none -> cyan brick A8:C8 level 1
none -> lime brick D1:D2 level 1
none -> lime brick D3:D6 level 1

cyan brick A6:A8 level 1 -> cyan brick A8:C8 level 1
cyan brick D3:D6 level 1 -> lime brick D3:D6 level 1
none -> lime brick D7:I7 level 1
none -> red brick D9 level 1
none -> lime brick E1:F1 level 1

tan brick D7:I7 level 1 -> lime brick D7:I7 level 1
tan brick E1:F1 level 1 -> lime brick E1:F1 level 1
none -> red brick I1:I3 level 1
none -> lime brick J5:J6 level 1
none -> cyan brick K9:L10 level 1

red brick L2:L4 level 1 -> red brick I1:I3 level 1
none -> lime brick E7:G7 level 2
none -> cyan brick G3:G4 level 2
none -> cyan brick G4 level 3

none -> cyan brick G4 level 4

- Task details -
All lines in the records above with "cyan" need to be found and copied.

- Output of the exercise -
none -> cyan brick A8:C8 level 1
cyan brick A6:A8 level 1 -> cyan brick A8:C8 level 1
cyan brick D3:D6 level 1 -> lime brick D3:D6 level 1
none -> cyan brick K9:L10 level 1
none -> cyan brick G3:G4 level 2
none -> cyan brick G4 level 3
none -> cyan brick G4 level 4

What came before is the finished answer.